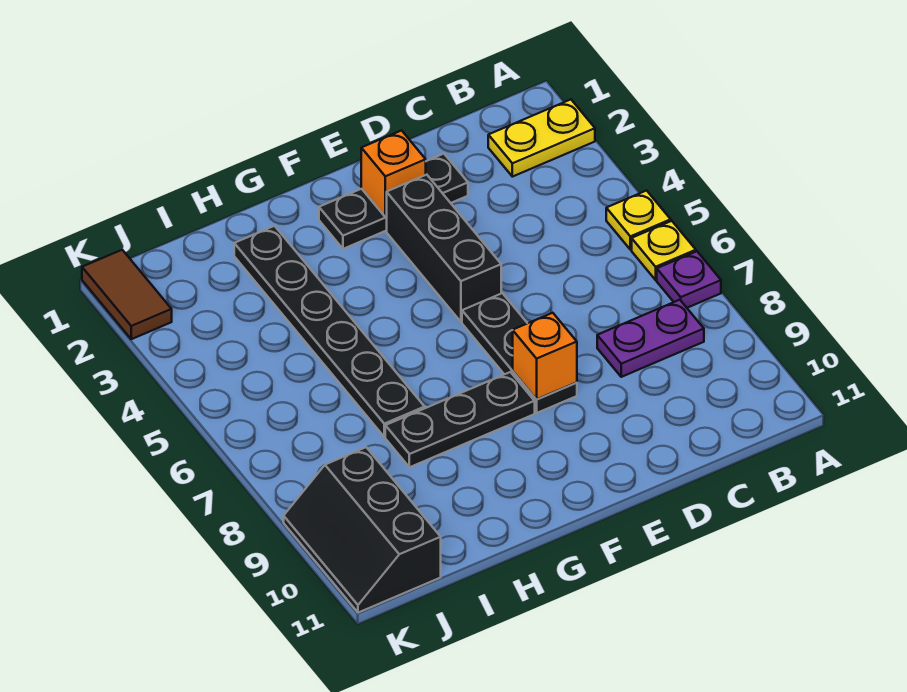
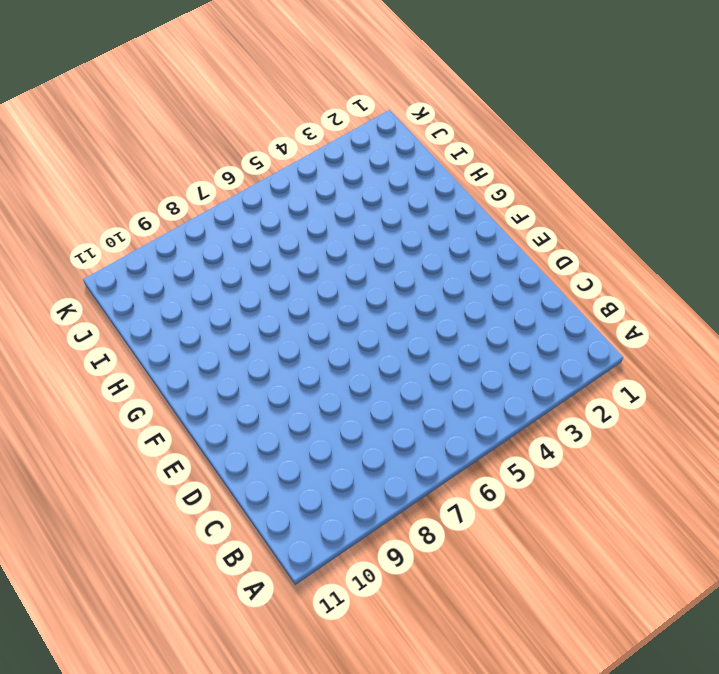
none -> yellow plate A2:B2 level 1
none -> yellow plate A5 level 1
none -> yellow plate A6 level 1

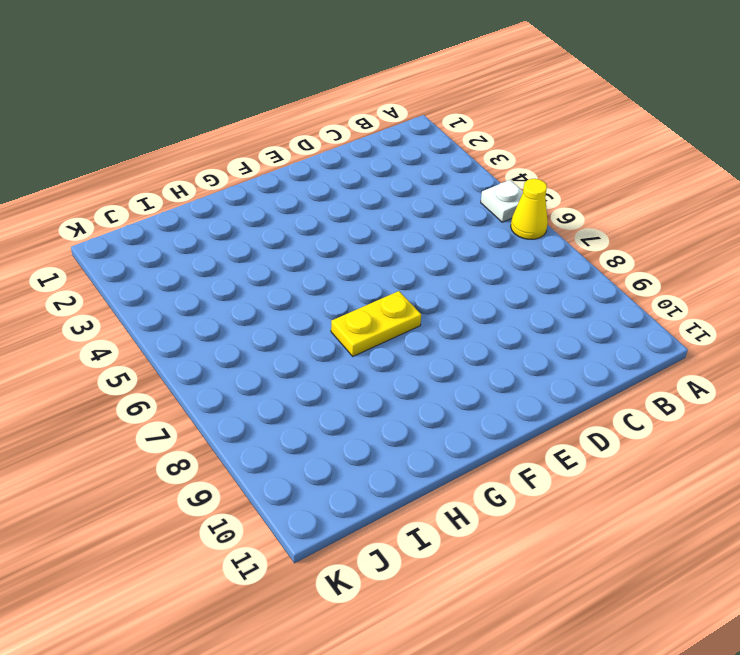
white plate A5 level 1 -> yellow plate A5 level 1
yellow cone A6 level 1 -> yellow plate A6 level 1
yellow plate F7:G7 level 1 -> yellow plate A2:B2 level 1
none -> purple plate A7 level 1
none -> purple plate B8:C8 level 1
none -> black plate D2:F2 level 1

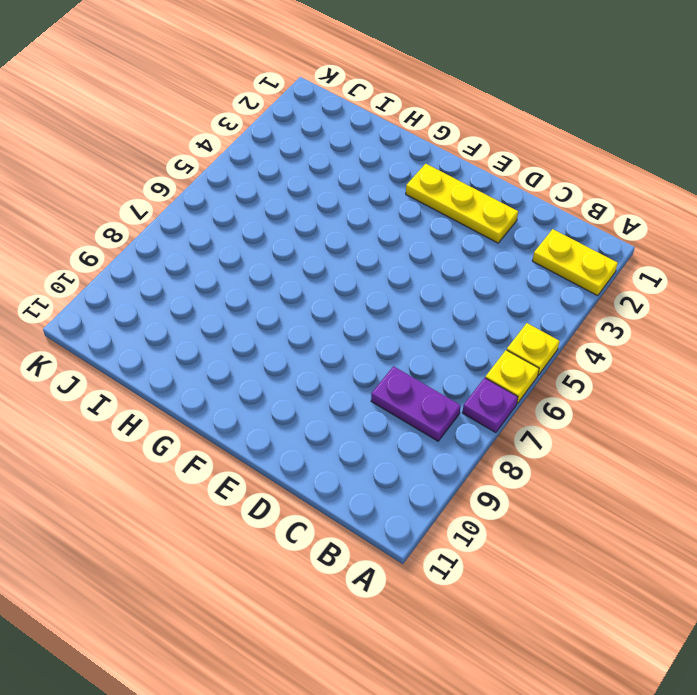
yellow plate D2:F2 level 1 -> black plate D2:F2 level 1
none -> black brick E3:E5 level 1
none -> black plate E6:E8 level 1
none -> black plate F8:H8 level 1

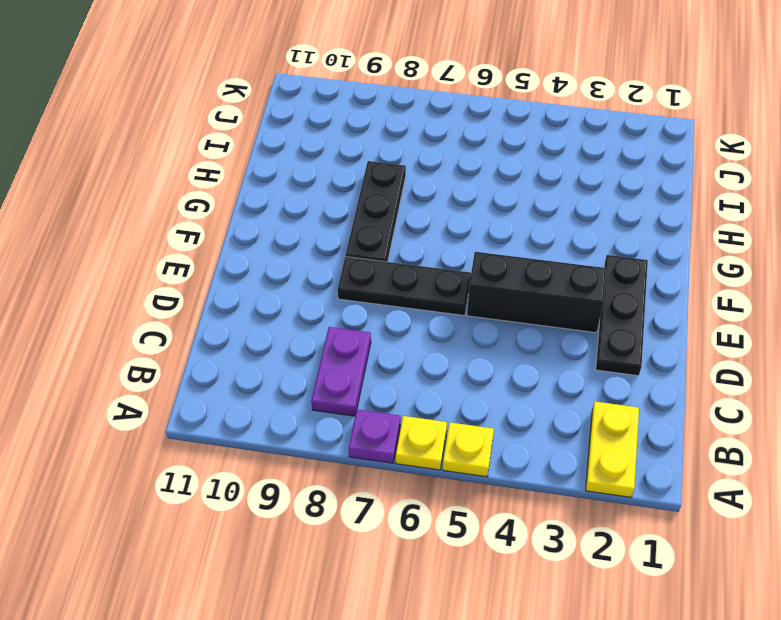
none -> black plate H2:H7 level 1
none -> black slope J9:K11 level 1 top J
none -> brown tile K1:K2 level 1

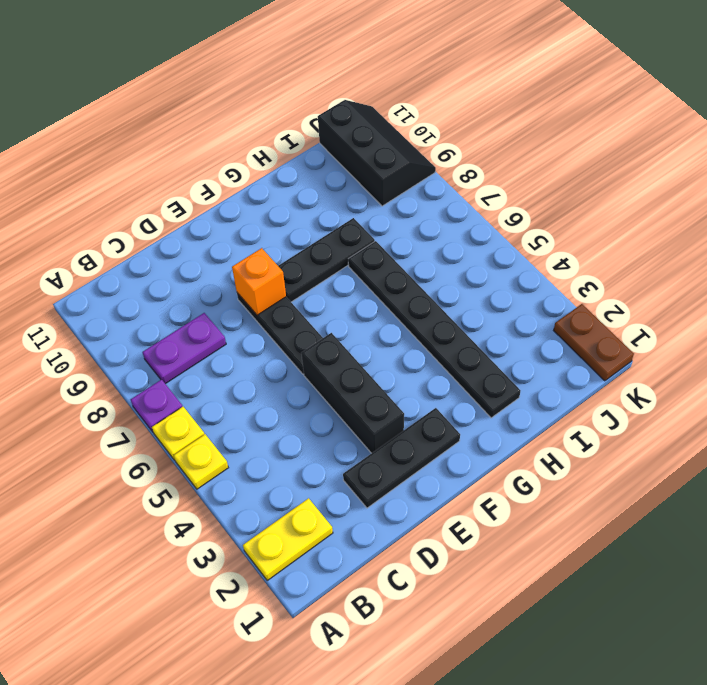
brown plate K1:K2 level 1 -> brown tile K1:K2 level 1
none -> orange brick E2 level 2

**YOUR ASSIGNMENT:** Go through the listing above and list every line that has the word "brown".

**OUTPUT:**
none -> brown tile K1:K2 level 1
brown plate K1:K2 level 1 -> brown tile K1:K2 level 1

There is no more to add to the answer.